▶ [How to complete this task]: Every line of the listing below must be printed again exactly, apart from its pictures.

[Dataset Boundary: Start]

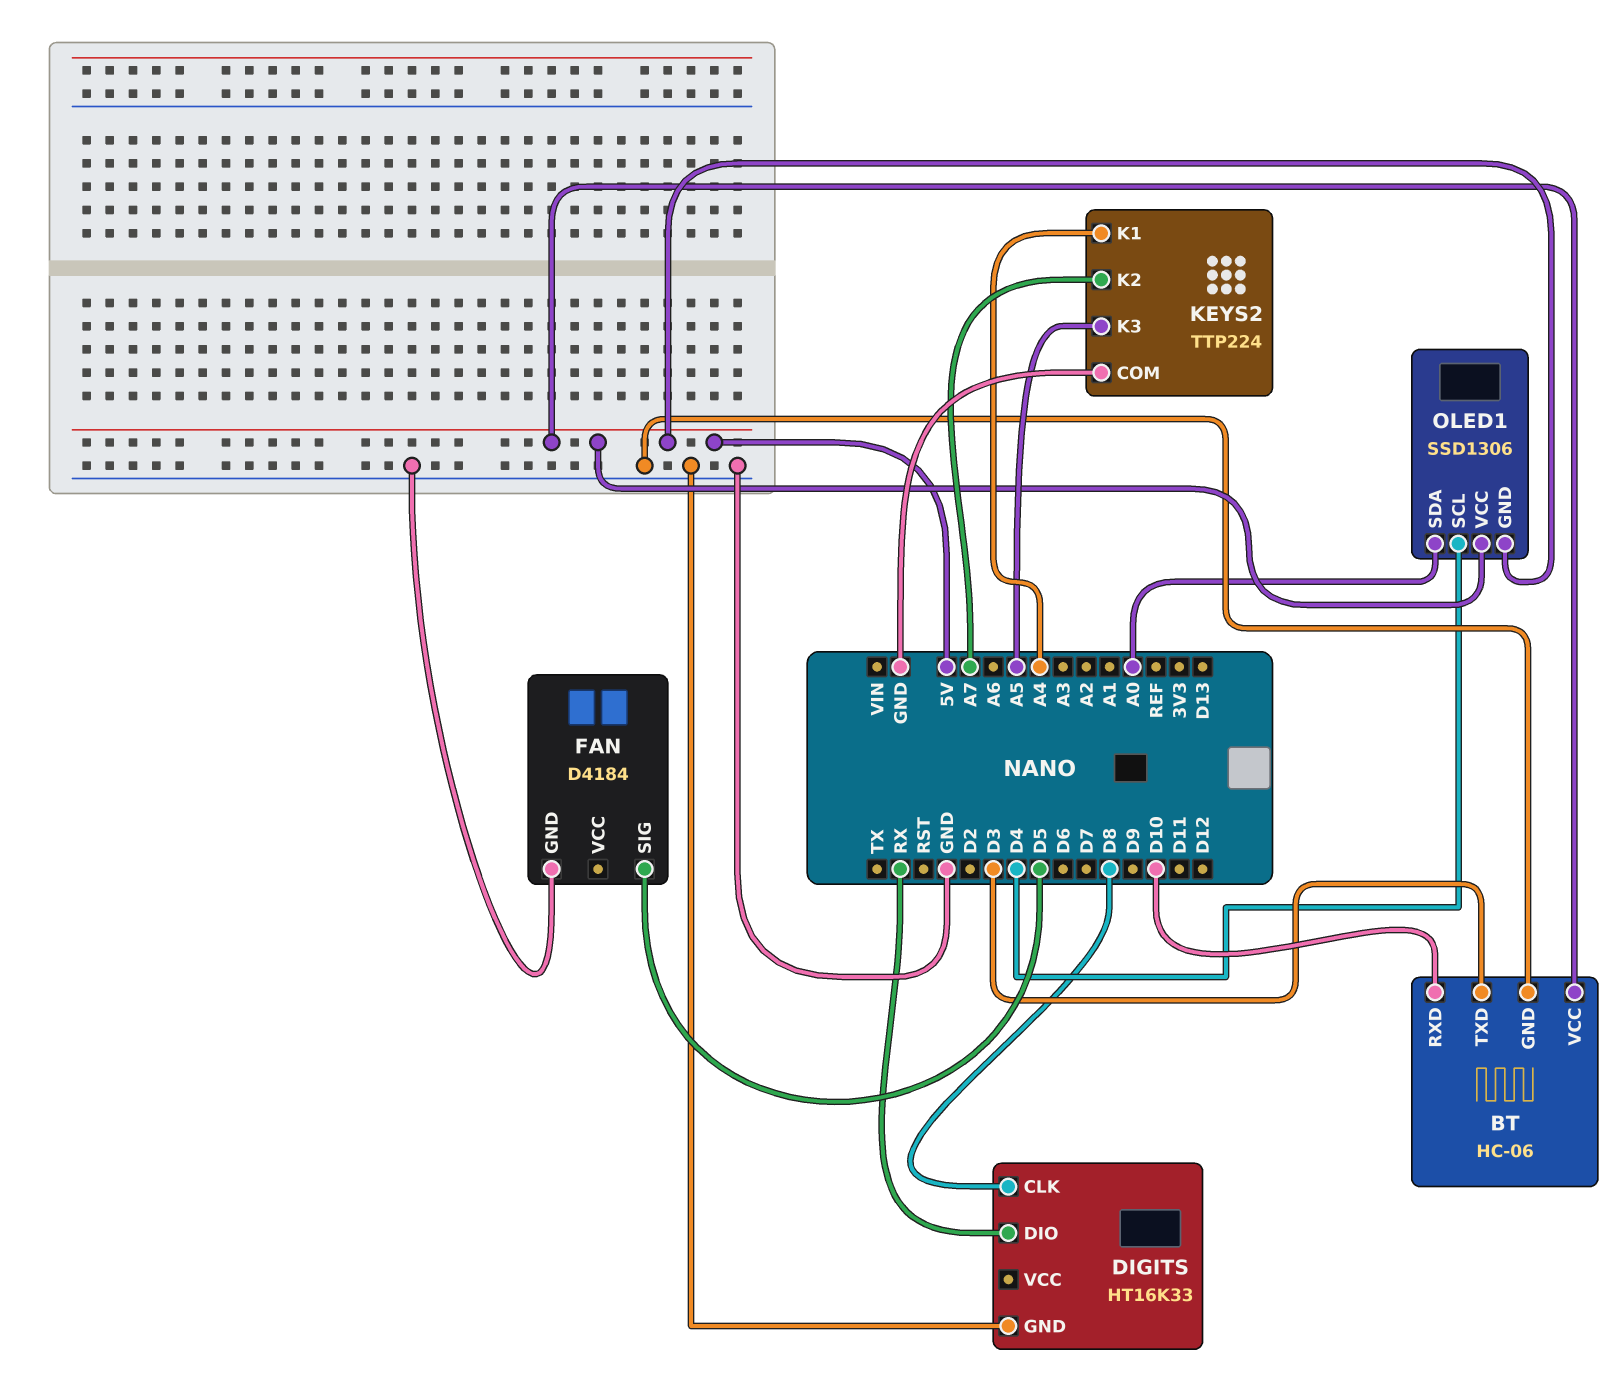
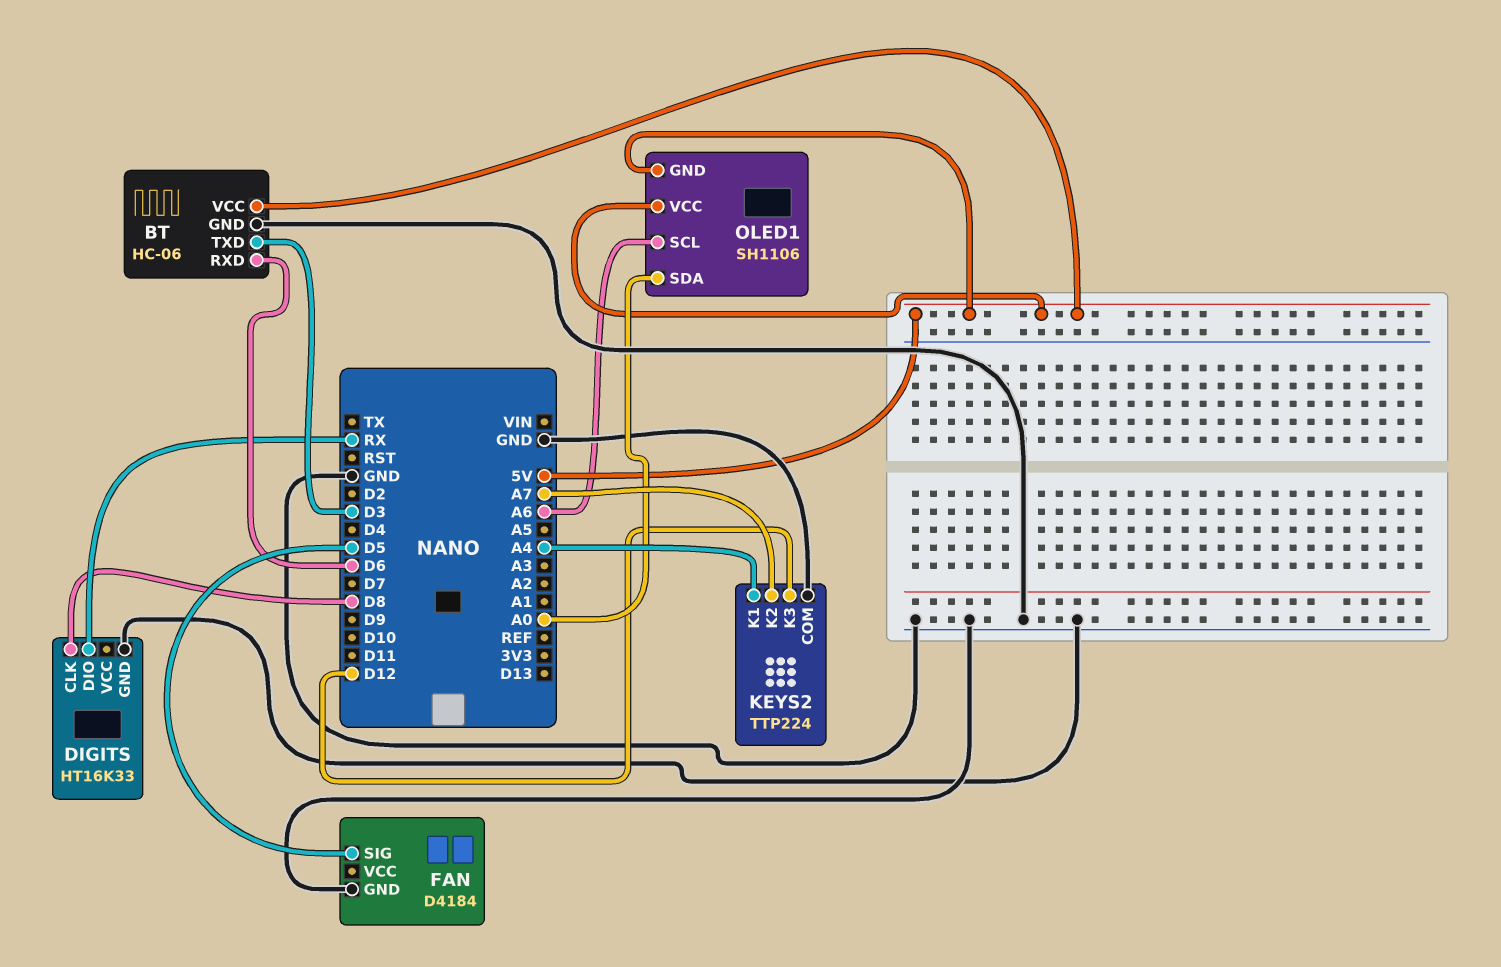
BT pin RXD: D10 -> D6
KEYS2 pin K3: A5 -> D12
OLED1: SSD1306 -> SH1106
OLED1 pin SCL: D4 -> A6

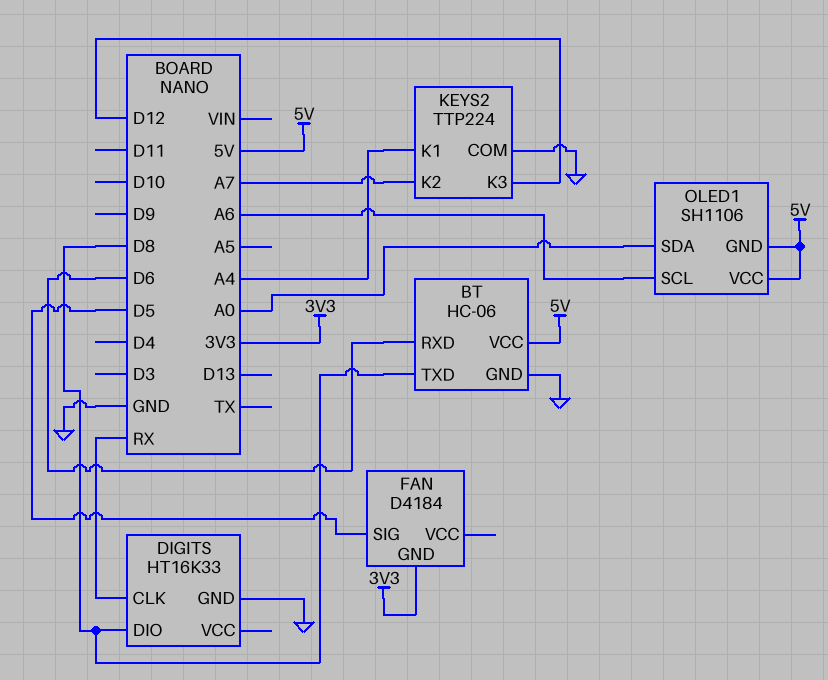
BT pin TXD: D3 -> D8
DIGITS pin CLK: D8 -> RX
DIGITS pin DIO: RX -> D8
FAN pin GND: GND -> 3V3

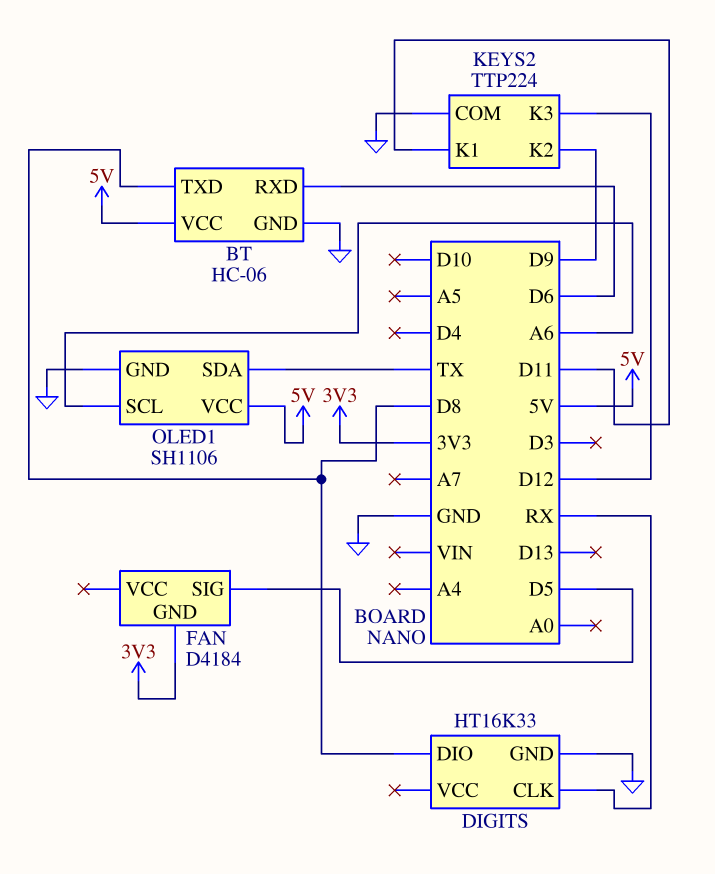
KEYS2 pin K1: A4 -> D11
KEYS2 pin K2: A7 -> D9
OLED1 pin GND: 5V -> GND
OLED1 pin SDA: A0 -> TX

[Dataset Boundary: End]

▶ [Solution to the problem]:
BT pin RXD: D10 -> D6
KEYS2 pin K3: A5 -> D12
OLED1: SSD1306 -> SH1106
OLED1 pin SCL: D4 -> A6

BT pin TXD: D3 -> D8
DIGITS pin CLK: D8 -> RX
DIGITS pin DIO: RX -> D8
FAN pin GND: GND -> 3V3

KEYS2 pin K1: A4 -> D11
KEYS2 pin K2: A7 -> D9
OLED1 pin GND: 5V -> GND
OLED1 pin SDA: A0 -> TX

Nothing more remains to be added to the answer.